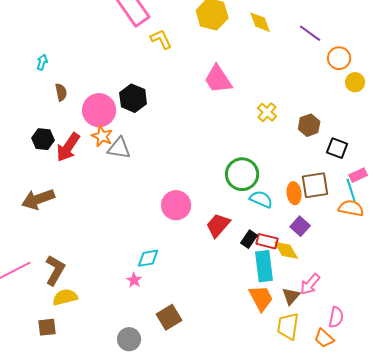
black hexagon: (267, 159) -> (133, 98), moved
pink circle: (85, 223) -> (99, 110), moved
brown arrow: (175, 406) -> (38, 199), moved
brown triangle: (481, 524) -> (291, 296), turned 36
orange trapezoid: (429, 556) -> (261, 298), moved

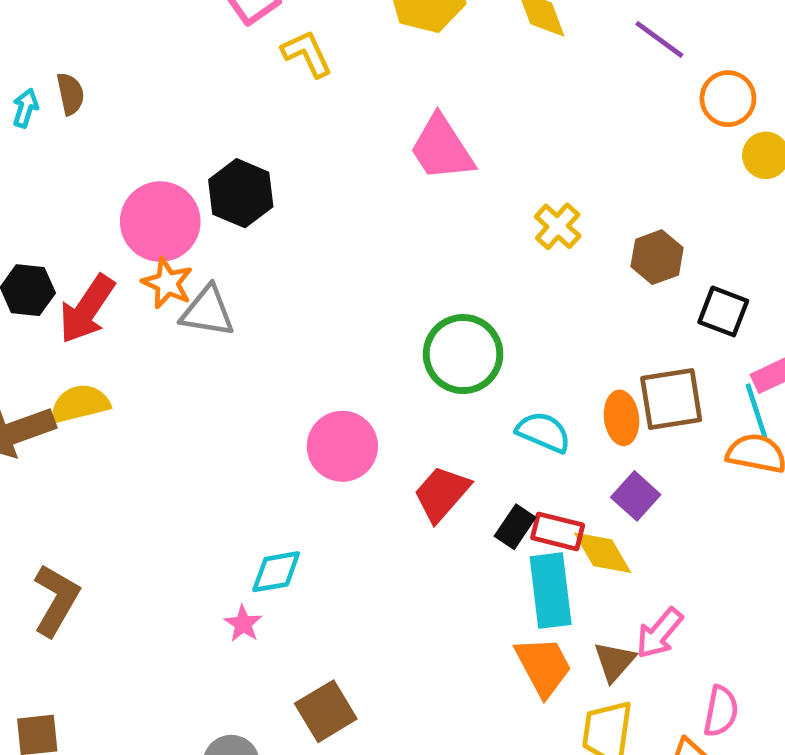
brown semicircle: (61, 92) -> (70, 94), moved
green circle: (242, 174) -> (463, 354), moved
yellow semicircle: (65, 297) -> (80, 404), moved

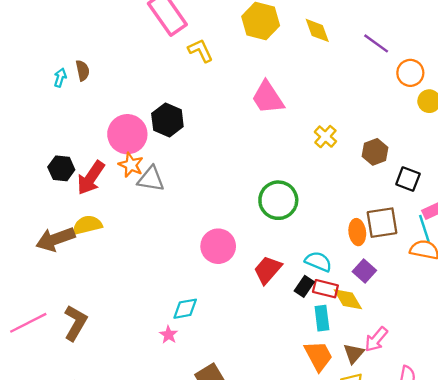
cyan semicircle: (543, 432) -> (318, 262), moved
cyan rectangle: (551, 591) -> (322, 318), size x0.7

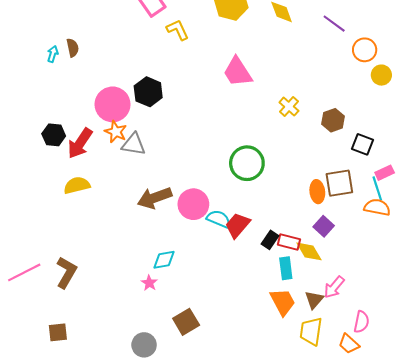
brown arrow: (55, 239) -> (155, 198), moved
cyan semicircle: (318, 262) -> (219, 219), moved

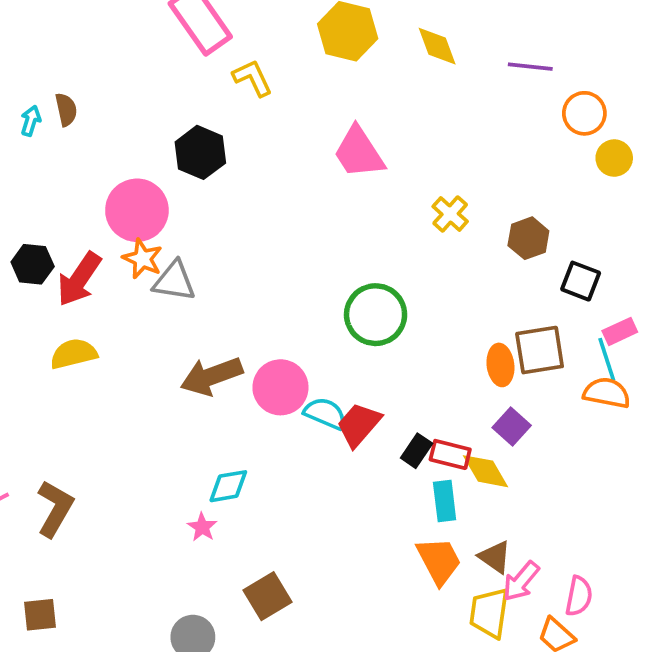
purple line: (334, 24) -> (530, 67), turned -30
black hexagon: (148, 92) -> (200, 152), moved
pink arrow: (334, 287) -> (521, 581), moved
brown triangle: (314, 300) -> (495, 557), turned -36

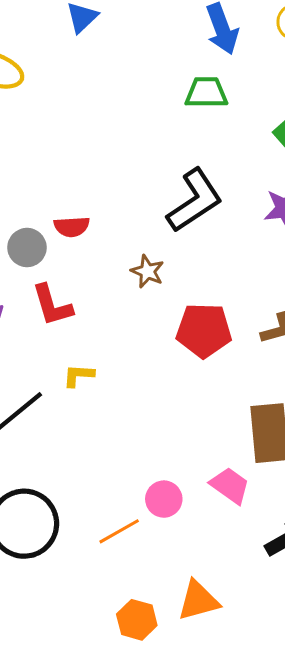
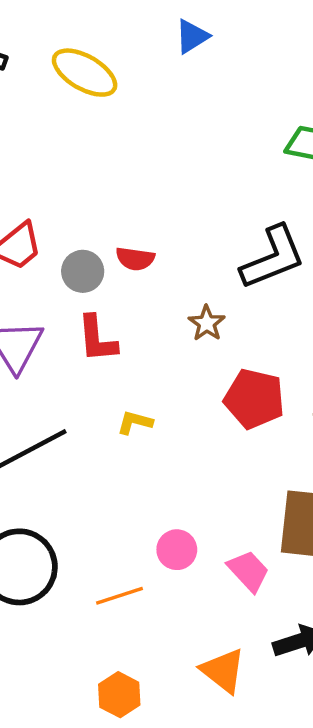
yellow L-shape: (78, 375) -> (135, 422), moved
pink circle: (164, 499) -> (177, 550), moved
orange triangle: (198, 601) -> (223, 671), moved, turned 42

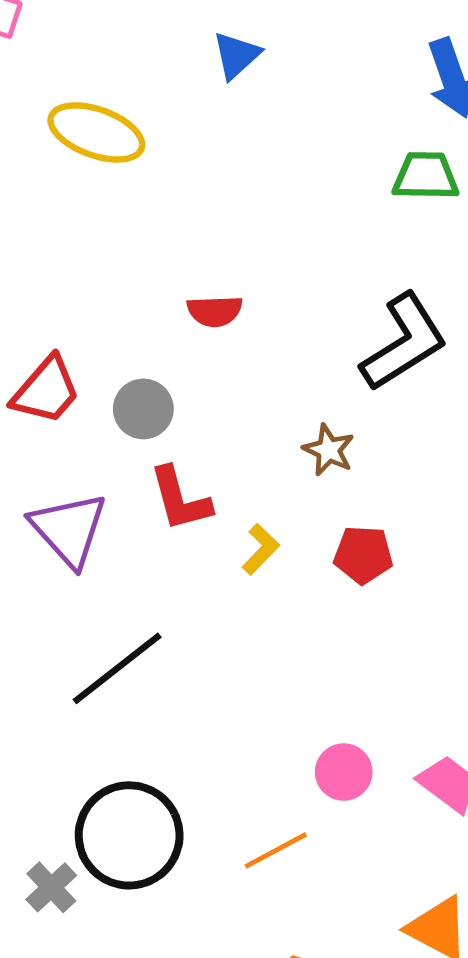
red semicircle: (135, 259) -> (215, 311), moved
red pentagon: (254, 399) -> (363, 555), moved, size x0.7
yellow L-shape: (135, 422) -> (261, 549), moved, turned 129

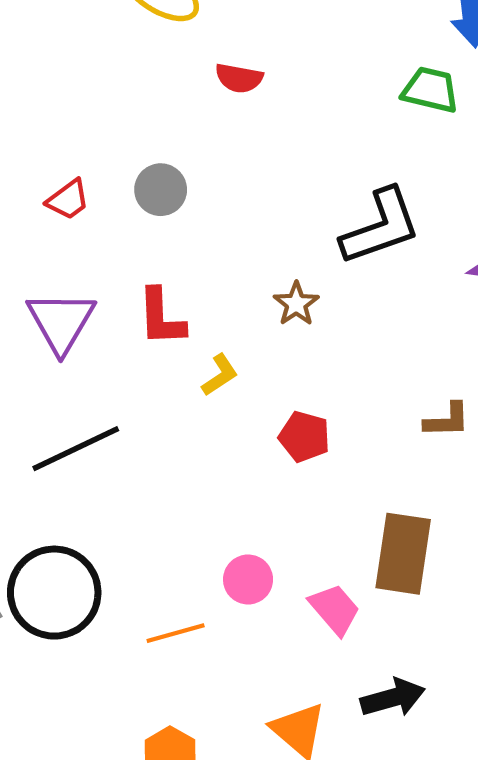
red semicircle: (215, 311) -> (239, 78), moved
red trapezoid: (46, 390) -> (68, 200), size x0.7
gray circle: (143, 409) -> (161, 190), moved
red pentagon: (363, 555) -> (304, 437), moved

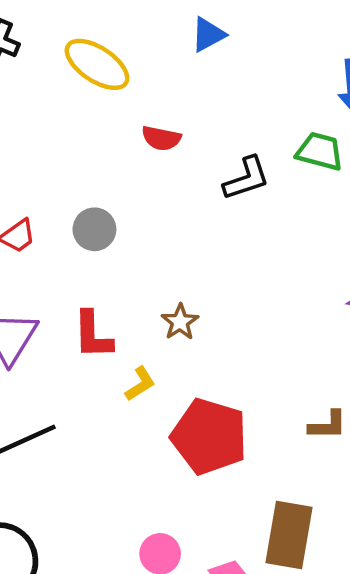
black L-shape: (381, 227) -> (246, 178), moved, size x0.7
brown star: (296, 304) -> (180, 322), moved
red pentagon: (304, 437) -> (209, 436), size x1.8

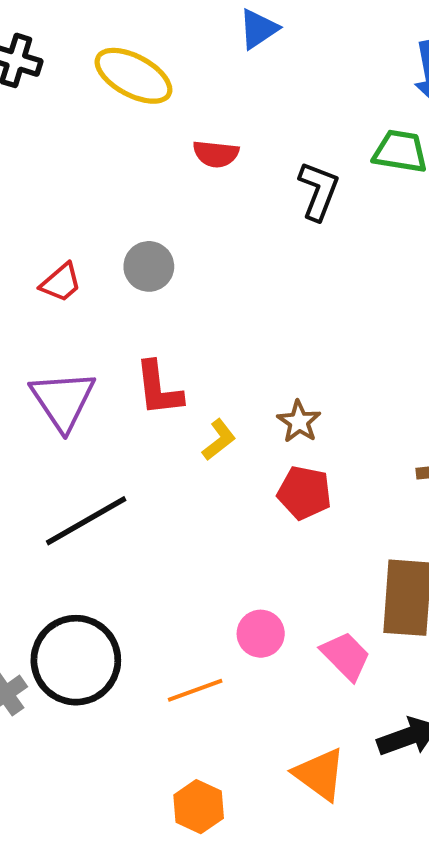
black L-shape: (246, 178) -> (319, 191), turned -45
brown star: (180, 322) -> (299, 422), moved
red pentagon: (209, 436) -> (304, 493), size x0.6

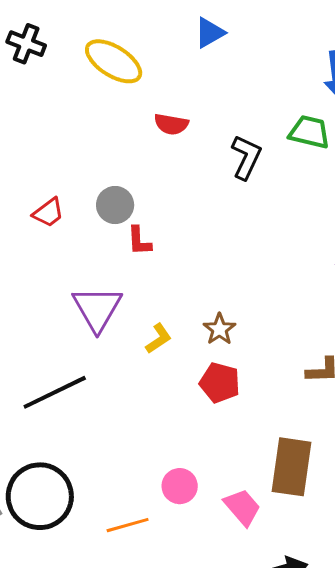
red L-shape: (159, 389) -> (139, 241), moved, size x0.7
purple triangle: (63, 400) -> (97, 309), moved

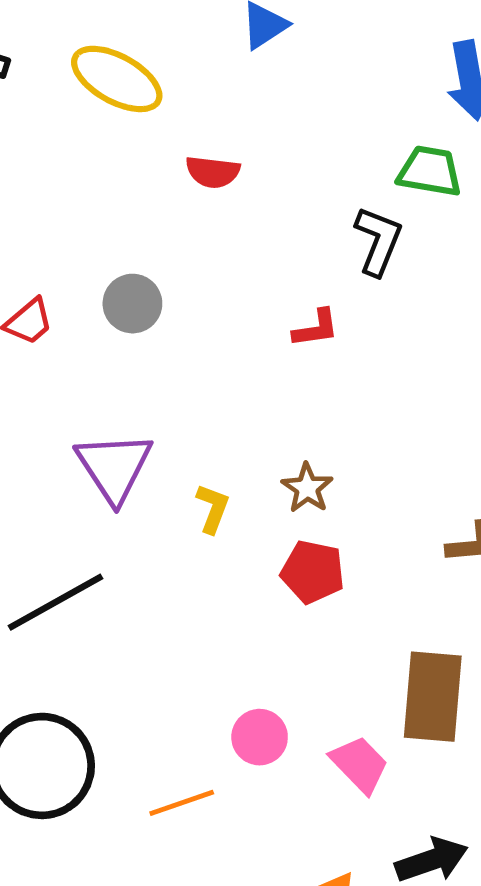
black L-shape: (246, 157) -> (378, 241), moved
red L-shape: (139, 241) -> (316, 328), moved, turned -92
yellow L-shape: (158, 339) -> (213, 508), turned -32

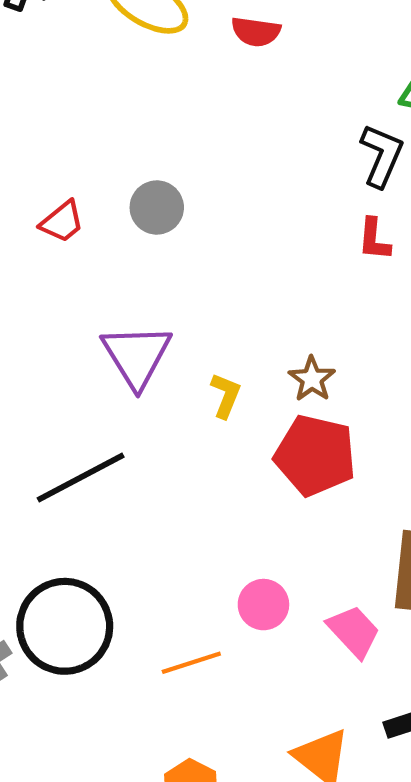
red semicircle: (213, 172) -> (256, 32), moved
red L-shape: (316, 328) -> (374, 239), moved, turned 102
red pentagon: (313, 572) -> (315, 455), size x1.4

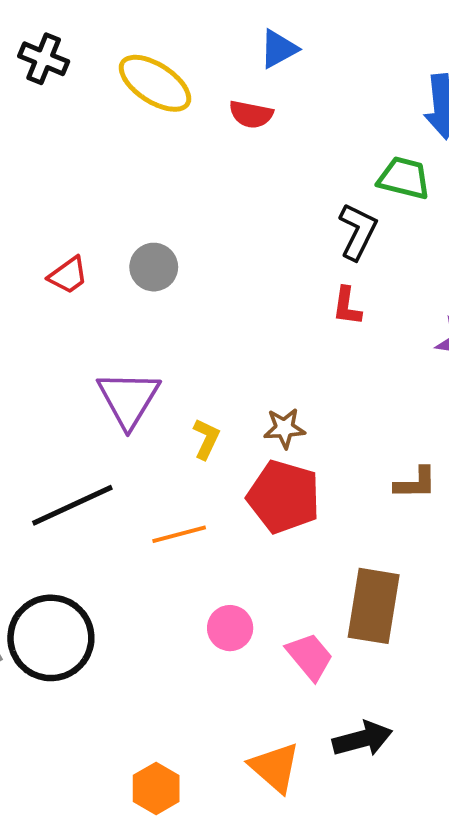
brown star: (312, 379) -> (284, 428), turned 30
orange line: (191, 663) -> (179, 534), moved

Your goal: Could the data above be copied out exactly, with no pictures kept?

Exercise output:
black hexagon: (267, 159) -> (133, 98), moved
pink circle: (85, 223) -> (99, 110), moved
brown arrow: (175, 406) -> (38, 199), moved
brown triangle: (481, 524) -> (291, 296), turned 36
orange trapezoid: (429, 556) -> (261, 298), moved

brown semicircle: (61, 92) -> (70, 94), moved
green circle: (242, 174) -> (463, 354), moved
yellow semicircle: (65, 297) -> (80, 404), moved

cyan semicircle: (543, 432) -> (318, 262), moved
cyan rectangle: (551, 591) -> (322, 318), size x0.7

brown arrow: (55, 239) -> (155, 198), moved
cyan semicircle: (318, 262) -> (219, 219), moved

purple line: (334, 24) -> (530, 67), turned -30
black hexagon: (148, 92) -> (200, 152), moved
pink arrow: (334, 287) -> (521, 581), moved
brown triangle: (314, 300) -> (495, 557), turned -36

yellow L-shape: (78, 375) -> (135, 422), moved
pink circle: (164, 499) -> (177, 550), moved
orange triangle: (198, 601) -> (223, 671), moved, turned 42

red semicircle: (135, 259) -> (215, 311), moved
red pentagon: (254, 399) -> (363, 555), moved, size x0.7
yellow L-shape: (135, 422) -> (261, 549), moved, turned 129

red semicircle: (215, 311) -> (239, 78), moved
red trapezoid: (46, 390) -> (68, 200), size x0.7
gray circle: (143, 409) -> (161, 190), moved
red pentagon: (363, 555) -> (304, 437), moved

black L-shape: (381, 227) -> (246, 178), moved, size x0.7
brown star: (296, 304) -> (180, 322), moved
red pentagon: (304, 437) -> (209, 436), size x1.8

black L-shape: (246, 178) -> (319, 191), turned -45
brown star: (180, 322) -> (299, 422), moved
red pentagon: (209, 436) -> (304, 493), size x0.6

red L-shape: (159, 389) -> (139, 241), moved, size x0.7
purple triangle: (63, 400) -> (97, 309), moved

black L-shape: (246, 157) -> (378, 241), moved
red L-shape: (139, 241) -> (316, 328), moved, turned -92
yellow L-shape: (158, 339) -> (213, 508), turned -32

red semicircle: (213, 172) -> (256, 32), moved
red L-shape: (316, 328) -> (374, 239), moved, turned 102
red pentagon: (313, 572) -> (315, 455), size x1.4

brown star: (312, 379) -> (284, 428), turned 30
orange line: (191, 663) -> (179, 534), moved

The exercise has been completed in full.